[START OF INPUT RECORDS]
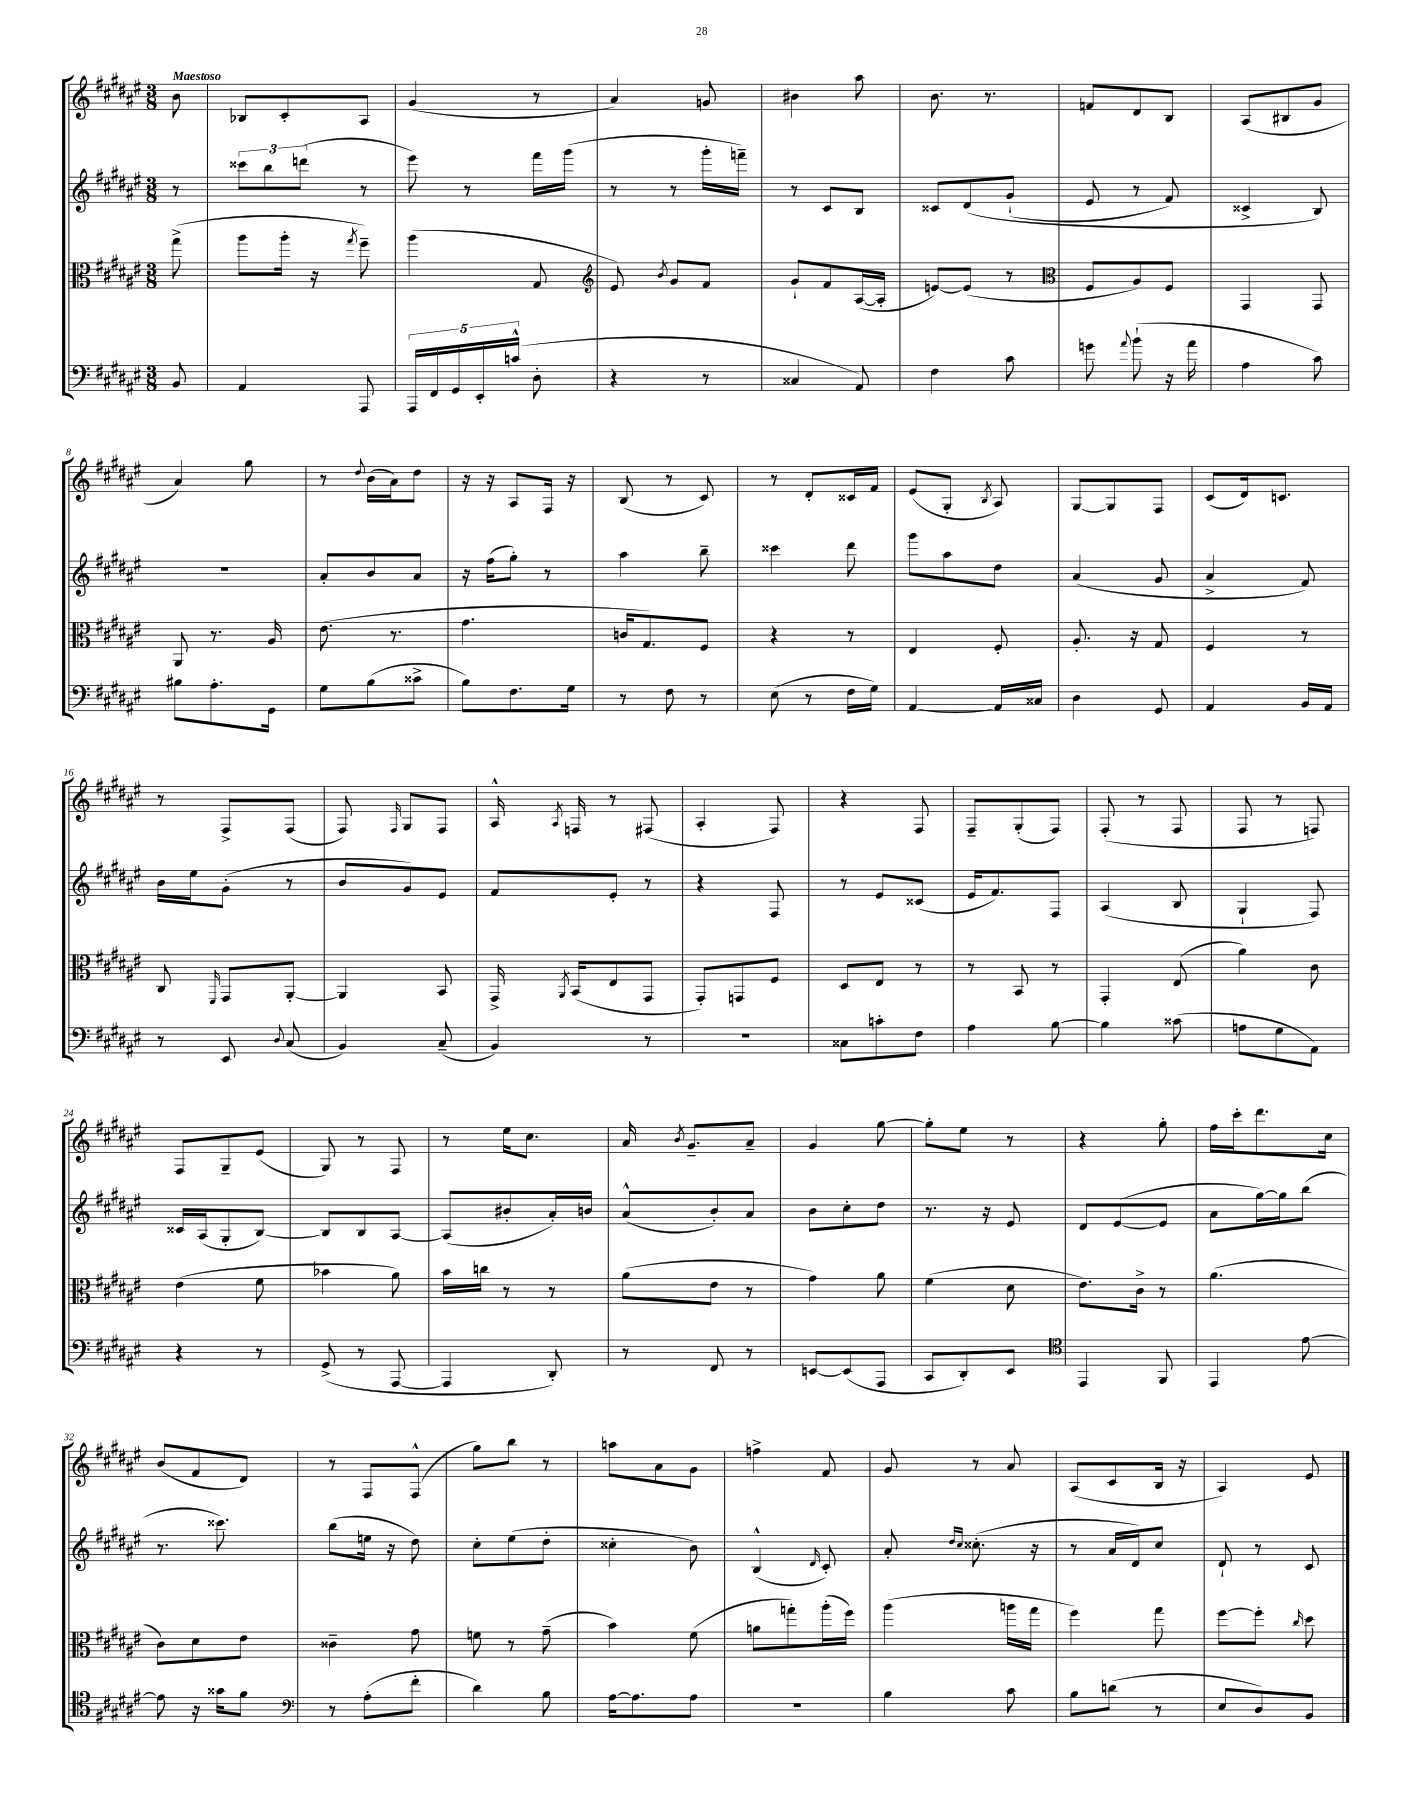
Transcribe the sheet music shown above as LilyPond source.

<<
\new StaffGroup <<
\new Staff = "s0" {
    \clef treble \key fis \major \numericTimeSignature \time 3/8 \partial 8 \tempo "Maestoso"
    \autoBeamOff b'8 |
    bes8[ cis'8-. ais8] |
    gis'4( r8 |
    ais'4) g'8 |
    bis'4 ais''8 |
    b'8. r8. |
    f'8[ dis'8 b8] |
    ais8[( bis8 gis'8] |
    ais'4) gis''8 |
    r8 \appoggiatura { dis''8 } b'16[( ais'16) dis''8] |
    r16 r16 ais8[ fis16] r16 |
    b8( r8 cis'8) |
    r8 dis'8[-. cisis'16 fis'16] |
    eis'8[( gis8]-. \acciaccatura { b8 } ais8) |
    gis8[~ gis8 fis8] |
    cis'8[( dis'16) c'8.] |
    r8 fis8[-> fis8]( |
    fis8) \grace { fis16 } gis8[ fis8] |
    ais16-^ \acciaccatura { ais8 } f16 r8 fis8( |
    ais4-. fis8) |
    r4 fis8 |
    fis8[-- gis8-.( fis8]) |
    fis8-.( r8 fis8 |
    fis8 r8 f8) |
    fis8[ gis8-- eis'8]( |
    gis8) r8 fis8 |
    r8 eis''16[ cis''8.] |
    ais'16 \acciaccatura { b'8 } gis'8.[-- ais'8]-- |
    gis'4 gis''8~ |
    gis''8[-. eis''8] r8 |
    r4 gis''8-. |
    fis''16[ cis'''16-. dis'''8. cis''16] |
    b'8[( fis'8 dis'8]) |
    r8 fis8[ fis8]-^( |
    gis''8[) b''8] r8 |
    a''8[ ais'8 gis'8] |
    f''4-> fis'8 |
    gis'8 r8 ais'8 |
    ais8[( cis'8 b16] r16 |
    ais4) eis'8 \bar "|." |
}
\new Staff = "s1" {
    \clef treble \key fis \major \numericTimeSignature \time 3/8 \partial 8
    \autoBeamOff r8 |
    \tuplet 3/2 { cisis'''8[ b''8 d'''8]( } r8 |
    eis'''8) r8 fis'''16[ gis'''16]( |
    r8 r8 gis'''16[-. f'''16]--) |
    r8 cis'8[ b8] |
    cisis'8[ dis'8\( gis'8]-!( |
    eis'8 r8 fis'8) |
    cisis'4-> b8\) |
    R4. |
    ais'8[-. b'8 ais'8] |
    r16 fis''16[( gis''8]-.) r8 |
    ais''4 b''8-- |
    cisis'''4 dis'''8 |
    gis'''8[ ais''8 dis''8] |
    ais'4( gis'8 |
    ais'4-> fis'8) |
    b'16[ eis''16 gis'8]-.( r8 |
    b'8[ gis'8) eis'8] |
    fis'8[ eis'8]-. r8 |
    r4 fis8 |
    r8 eis'8[ cisis'8]( |
    eis'16[ fis'8.) fis8] |
    ais4( b8 |
    gis4-! fis8) |
    cisis'16[ ais16( gis8-. b8]~) |
    b8[ b8 ais8]~ |
    ais8[( bis'8-. ais'16-.) b'16] |
    ais'8[-^( b'8-.) ais'8] |
    b'8[ cis''8-. dis''8] |
    r8. r16 eis'8 |
    dis'8[ eis'8~( eis'8] |
    ais'8[ gis''16~) gis''16 b''8]( |
    r8. cisis'''8.) |
    b''8[( e''16] r16 dis''8) |
    cis''8[-. eis''8( dis''8]-. |
    cisis''4-. b'8) |
    b4-^( \grace { dis'16 } cis'8-.) |
    ais'8-. \grace { dis''16[ cis''16] } cisis''8.-.( r16 |
    r8 ais'16[ dis'16) cis''8] |
    dis'8-! r8 cis'8 \bar "|." |
}
\new Staff = "s2" {
    \clef alto \key fis \major \numericTimeSignature \time 3/8 \partial 8
    \autoBeamOff gis''8->( |
    ais''8[ ais''16]-. r16 \acciaccatura { gis''8 } fis''8--) |
    ais''4( gis8 |
    \clef treble eis'8) \acciaccatura { b'8 } gis'8[ fis'8] |
    gis'8[-! fis'8 ais16~( ais16]-. |
    e'8[~) e'8]( r8 |
    \clef alto fis8[ ais8) fis8] |
    gis,4 gis,8 |
    ais,8 r8. ais16 |
    eis'8.( r8. |
    gis'4. |
    c'16[ gis8.) fis8] |
    r4 r8 |
    eis4 fis8-. |
    ais8.-. r16 gis8 |
    fis4 r8 |
    cis8 \grace { fis,16 } gis,8[ ais,8]~-. |
    ais,4 b,8 |
    gis,16-> \acciaccatura { ais,8 } b,16[( eis8 gis,8] |
    gis,8[-.) g,8 fis8] |
    dis8[ eis8] r8 |
    r8 b,8 r8 |
    gis,4-. eis8( |
    ais'4) cis'8 |
    eis'4( fis'8 |
    bes'4 ais'8) |
    b'16[ c''16] r8 r8 |
    ais'8[( eis'8] r8 |
    gis'4) ais'8 |
    fis'4( dis'8 |
    eis'8.[) cis'16]-> r8 |
    ais'4.( |
    cis'8[) dis'8 eis'8] |
    cisis'4-- gis'8 |
    f'8 r8 gis'8--( |
    b'4) fis'8( |
    a'8[ g''8-.) ais''16-.( fis''16]) |
    ais''4( a''16[ gis''16] |
    fis''4) gis''8 |
    fis''8[~ fis''8]-. \grace { cis''16 } dis''8 \bar "|." |
}
\new Staff = "s3" {
    \clef bass \key fis \major \numericTimeSignature \time 3/8 \partial 8
    \autoBeamOff b,8 |
    ais,4 ais,,8 |
    \tuplet 5/4 { ais,,16[ fis,16 gis,16 eis,16-. c'16]-^( } dis8-. |
    r4 r8 |
    cisis4 ais,8) |
    fis4 cis'8 |
    g'8 \appoggiatura { ais'8 } b'8-!( r16 ais'16 |
    ais4 cis'8) |
    bis8[ ais8.-. gis,16] |
    gis8[ b8( cisis'8]-> |
    b8[) fis8. gis16] |
    r8 fis8 r8 |
    eis8( r8 fis16[ gis16]) |
    ais,4~ ais,16[ cisis16] |
    dis4 gis,8 |
    ais,4 b,16[ ais,16] |
    r8 eis,8 \appoggiatura { dis8 } cis8( |
    b,4) cis8--( |
    b,4) r8 |
    R4. |
    cisis8[ c'8-. fis8] |
    ais4 b8~ |
    b4 cisis'8( |
    a8[ gis8 ais,8]) |
    r4 r8 |
    gis,8->( r8 ais,,8~ |
    ais,,4 dis,8-.) |
    r8 fis,8 r8 |
    e,8[~ e,8( ais,,8] |
    cis,8[ dis,8-.) eis,8] |
    \clef tenor eis,4 fis,8 |
    eis,4 eis'8~ |
    eis'8 r16 gisis'16[ fis'8] |
    \clef bass r8 ais8[-.( fis'8]-. |
    dis'4) b8 |
    ais16[~ ais8. ais8] |
    R4. |
    b4 cis'8 |
    b8[ d'8]( r8 |
    eis8[ dis8) b,8] \bar "|." |
}
>>
>>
[END OF INPUT RECORDS]
▶ WHAT YOU HAVE TO DO
State how many lines of the records contain the string "time". Give only the number.

▶ EXPECTED ANSWER
4